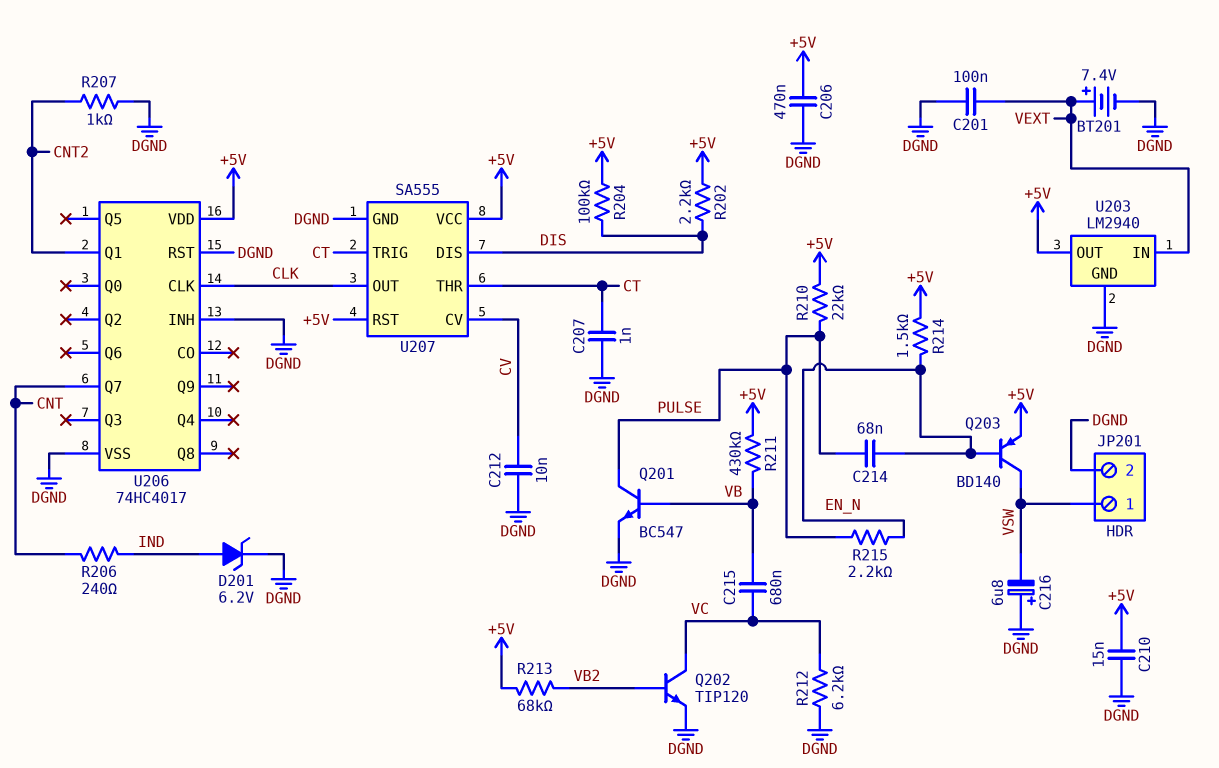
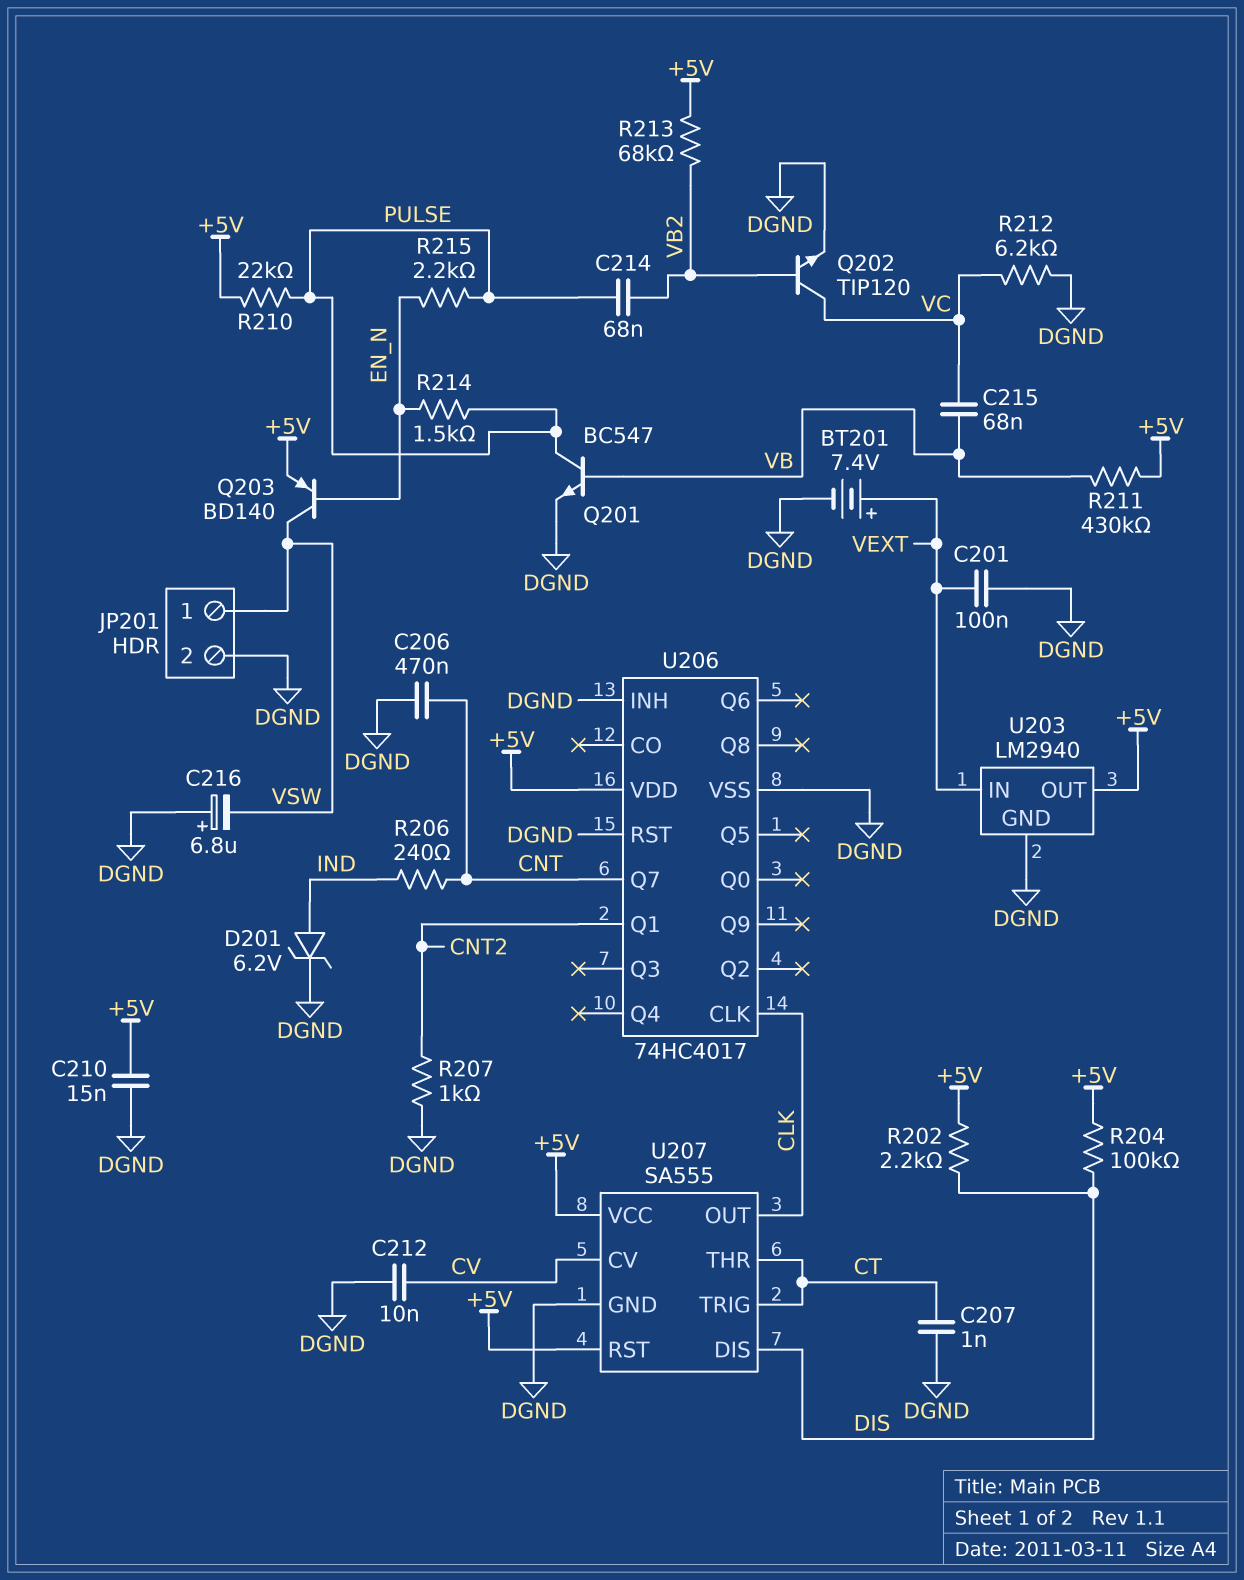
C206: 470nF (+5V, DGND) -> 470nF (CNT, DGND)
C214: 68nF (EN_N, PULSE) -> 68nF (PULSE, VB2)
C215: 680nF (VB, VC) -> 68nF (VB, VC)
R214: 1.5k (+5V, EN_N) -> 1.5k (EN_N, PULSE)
* * *
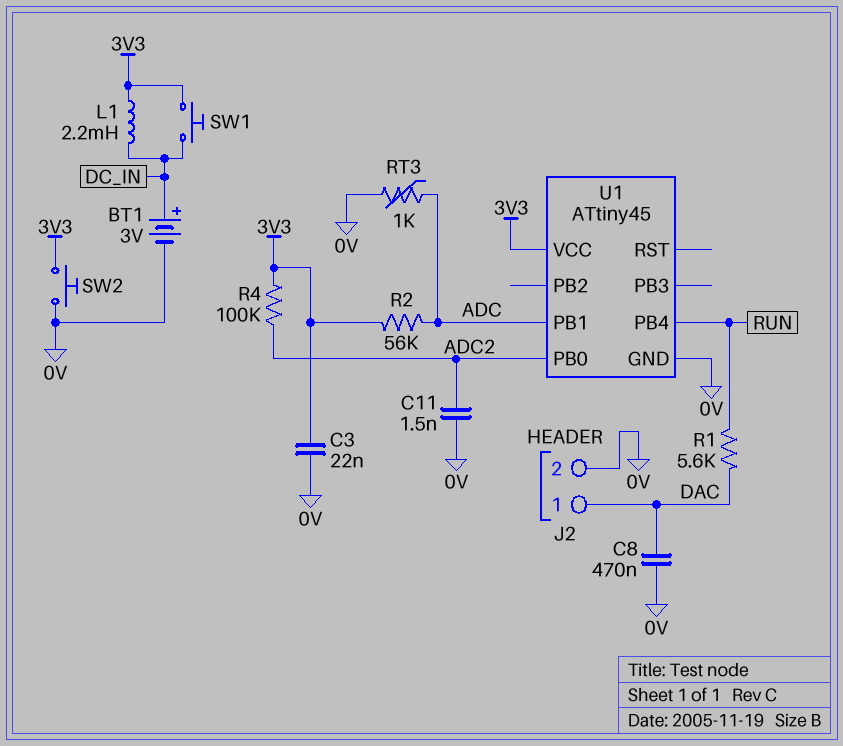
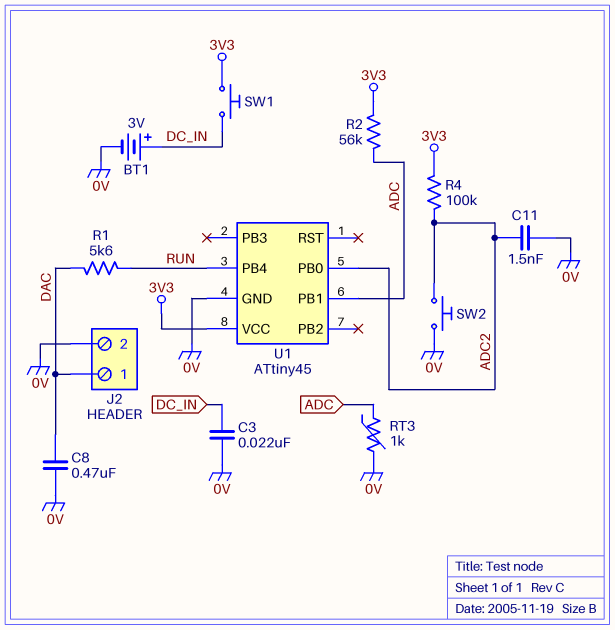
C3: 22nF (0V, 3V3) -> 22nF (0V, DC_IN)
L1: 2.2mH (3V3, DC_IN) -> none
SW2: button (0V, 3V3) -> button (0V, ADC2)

Exercise aim - Begin at the line above that has "C214: 68nF (EN_N, PULSE) -> 68nF (PULSE, VB2)" and stop after the line that has "R214: 1.5k (+5V, EN_N) -> 1.5k (EN_N, PULSE)", copying each line exactly and adding nothing else.

Result of the task -
C214: 68nF (EN_N, PULSE) -> 68nF (PULSE, VB2)
C215: 680nF (VB, VC) -> 68nF (VB, VC)
R214: 1.5k (+5V, EN_N) -> 1.5k (EN_N, PULSE)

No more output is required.